Source records ▸
▼

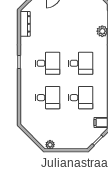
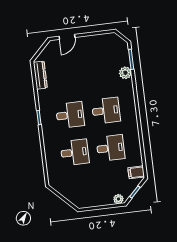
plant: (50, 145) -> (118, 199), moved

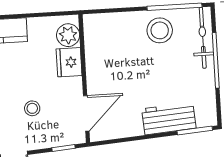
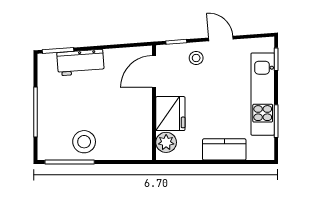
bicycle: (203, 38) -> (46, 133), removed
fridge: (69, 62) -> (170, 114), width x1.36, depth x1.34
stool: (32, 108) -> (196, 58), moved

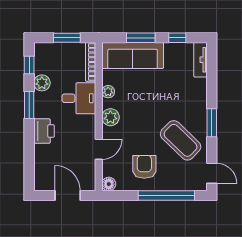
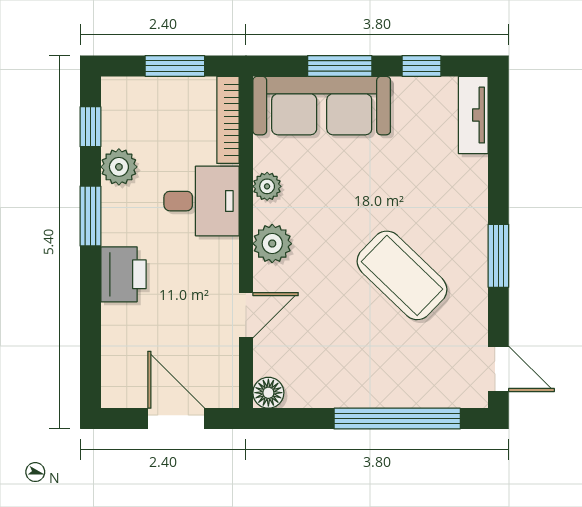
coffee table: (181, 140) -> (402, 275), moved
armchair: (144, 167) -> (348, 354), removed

▲

Problem requirements ▸ If a record contains a picture, leave the picture out; repeat the record itself exactly.

Answer ▸
plant: (50, 145) -> (118, 199), moved

bicycle: (203, 38) -> (46, 133), removed
fridge: (69, 62) -> (170, 114), width x1.36, depth x1.34
stool: (32, 108) -> (196, 58), moved

coffee table: (181, 140) -> (402, 275), moved
armchair: (144, 167) -> (348, 354), removed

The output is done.